# EXERCISE REQUIREMENTS
Write out the records below once more, exactly as they stand.

(A block of data)
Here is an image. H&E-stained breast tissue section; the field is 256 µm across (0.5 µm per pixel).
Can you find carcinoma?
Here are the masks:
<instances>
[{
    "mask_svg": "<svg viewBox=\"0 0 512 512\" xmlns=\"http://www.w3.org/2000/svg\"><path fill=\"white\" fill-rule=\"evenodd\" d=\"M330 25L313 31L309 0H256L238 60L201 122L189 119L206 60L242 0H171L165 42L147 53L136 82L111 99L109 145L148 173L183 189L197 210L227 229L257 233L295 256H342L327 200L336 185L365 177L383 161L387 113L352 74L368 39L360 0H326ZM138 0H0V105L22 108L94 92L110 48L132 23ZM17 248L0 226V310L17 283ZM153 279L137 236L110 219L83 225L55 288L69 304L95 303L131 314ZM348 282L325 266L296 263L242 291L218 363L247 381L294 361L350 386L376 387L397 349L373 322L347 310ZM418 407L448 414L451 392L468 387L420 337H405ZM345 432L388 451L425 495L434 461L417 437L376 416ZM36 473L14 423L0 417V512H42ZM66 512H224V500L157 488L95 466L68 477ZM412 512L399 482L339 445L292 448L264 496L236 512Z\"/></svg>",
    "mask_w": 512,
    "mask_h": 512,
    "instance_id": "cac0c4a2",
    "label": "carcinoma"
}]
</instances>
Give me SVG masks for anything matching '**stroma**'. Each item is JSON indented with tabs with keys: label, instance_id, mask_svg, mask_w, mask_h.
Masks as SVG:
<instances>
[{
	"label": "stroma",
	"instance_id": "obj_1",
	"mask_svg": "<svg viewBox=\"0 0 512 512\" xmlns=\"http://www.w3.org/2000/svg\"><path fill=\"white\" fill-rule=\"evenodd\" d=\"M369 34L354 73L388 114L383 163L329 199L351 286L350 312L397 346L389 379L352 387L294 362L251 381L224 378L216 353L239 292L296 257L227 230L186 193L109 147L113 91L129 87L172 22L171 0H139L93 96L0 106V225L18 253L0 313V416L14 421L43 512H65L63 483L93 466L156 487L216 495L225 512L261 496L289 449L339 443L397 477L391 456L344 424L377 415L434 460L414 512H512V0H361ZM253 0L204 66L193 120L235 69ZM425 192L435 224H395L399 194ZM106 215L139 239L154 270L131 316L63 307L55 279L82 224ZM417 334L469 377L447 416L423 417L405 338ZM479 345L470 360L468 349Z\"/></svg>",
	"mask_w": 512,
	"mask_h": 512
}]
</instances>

# WORKED SOLUTION
Here is an image. H&E-stained breast tissue section; the field is 256 µm across (0.5 µm per pixel).
Can you find carcinoma?
Here are the masks:
<instances>
[{
    "mask_svg": "<svg viewBox=\"0 0 512 512\" xmlns=\"http://www.w3.org/2000/svg\"><path fill=\"white\" fill-rule=\"evenodd\" d=\"M330 25L313 31L309 0H256L238 60L201 122L189 119L206 60L242 0H171L165 42L147 53L136 82L111 99L109 145L148 173L183 189L197 210L227 229L257 233L295 256H342L327 200L336 185L365 177L383 161L387 113L352 74L368 39L360 0H326ZM138 0H0V105L22 108L94 92L110 48L132 23ZM17 248L0 226V310L17 283ZM153 279L137 236L110 219L83 225L55 288L69 304L95 303L131 314ZM348 282L325 266L296 263L242 291L218 363L247 381L294 361L350 386L376 387L397 349L373 322L347 310ZM418 407L448 414L451 392L468 387L420 337H405ZM345 432L388 451L425 495L434 461L417 437L376 416ZM36 473L14 423L0 417V512H42ZM66 512H224V500L157 488L95 466L68 477ZM412 512L399 482L339 445L292 448L264 496L236 512Z\"/></svg>",
    "mask_w": 512,
    "mask_h": 512,
    "instance_id": "cac0c4a2",
    "label": "carcinoma"
}]
</instances>
Give me SVG masks for anything matching '**stroma**'. Each item is JSON indented with tabs with keys: label, instance_id, mask_svg, mask_w, mask_h.
Masks as SVG:
<instances>
[{
	"label": "stroma",
	"instance_id": "obj_1",
	"mask_svg": "<svg viewBox=\"0 0 512 512\" xmlns=\"http://www.w3.org/2000/svg\"><path fill=\"white\" fill-rule=\"evenodd\" d=\"M369 34L354 73L388 114L383 163L329 199L351 286L350 312L397 346L389 379L352 387L294 362L251 381L224 378L216 353L239 292L296 257L227 230L186 193L109 147L113 91L129 87L172 22L171 0H139L93 96L0 106V225L18 253L0 313V416L14 421L43 512H65L63 483L93 466L156 487L216 495L225 512L261 496L289 449L339 443L397 477L391 456L344 424L377 415L434 460L414 512H512V0H361ZM253 0L204 66L193 120L235 69ZM425 192L435 224H395L399 194ZM106 215L139 239L154 270L131 316L63 307L55 279L82 224ZM417 334L469 377L447 416L423 417L405 338ZM479 345L470 360L468 349Z\"/></svg>",
	"mask_w": 512,
	"mask_h": 512
}]
</instances>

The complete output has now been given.